Object change listings:

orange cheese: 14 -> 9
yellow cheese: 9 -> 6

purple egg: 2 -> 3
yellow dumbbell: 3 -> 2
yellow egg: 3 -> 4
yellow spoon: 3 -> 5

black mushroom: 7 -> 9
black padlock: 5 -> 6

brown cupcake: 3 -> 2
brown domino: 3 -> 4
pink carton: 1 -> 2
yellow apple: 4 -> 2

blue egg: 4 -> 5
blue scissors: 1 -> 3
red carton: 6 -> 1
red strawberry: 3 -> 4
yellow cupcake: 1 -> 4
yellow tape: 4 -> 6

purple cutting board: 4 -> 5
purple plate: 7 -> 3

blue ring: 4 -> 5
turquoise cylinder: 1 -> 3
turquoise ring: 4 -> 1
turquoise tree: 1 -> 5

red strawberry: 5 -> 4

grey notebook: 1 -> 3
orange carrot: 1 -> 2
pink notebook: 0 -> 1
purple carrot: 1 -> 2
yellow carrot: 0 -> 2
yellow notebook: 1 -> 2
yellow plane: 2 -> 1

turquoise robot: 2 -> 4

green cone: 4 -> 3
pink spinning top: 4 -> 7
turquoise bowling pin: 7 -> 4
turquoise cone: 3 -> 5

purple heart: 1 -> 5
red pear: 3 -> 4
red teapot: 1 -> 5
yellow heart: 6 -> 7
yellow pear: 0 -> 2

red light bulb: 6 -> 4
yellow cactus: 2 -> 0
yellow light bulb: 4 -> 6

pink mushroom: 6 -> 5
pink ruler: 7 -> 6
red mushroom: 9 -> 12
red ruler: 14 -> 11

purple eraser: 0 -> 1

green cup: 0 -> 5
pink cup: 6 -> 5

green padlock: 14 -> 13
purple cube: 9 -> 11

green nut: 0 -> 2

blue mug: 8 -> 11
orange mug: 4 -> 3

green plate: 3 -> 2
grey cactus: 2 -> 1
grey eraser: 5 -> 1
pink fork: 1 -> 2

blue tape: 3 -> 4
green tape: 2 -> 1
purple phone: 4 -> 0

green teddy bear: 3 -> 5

▶ _EXERCISE GOAL_: Look above for the line with "brown domino: 3 -> 4" and the line with "turquoise cylinder: 1 -> 3". Write out those two lines and all the lines between them, exactly, and no others.

▶ _EXERCISE RESPONSE_:
brown domino: 3 -> 4
pink carton: 1 -> 2
yellow apple: 4 -> 2

blue egg: 4 -> 5
blue scissors: 1 -> 3
red carton: 6 -> 1
red strawberry: 3 -> 4
yellow cupcake: 1 -> 4
yellow tape: 4 -> 6

purple cutting board: 4 -> 5
purple plate: 7 -> 3

blue ring: 4 -> 5
turquoise cylinder: 1 -> 3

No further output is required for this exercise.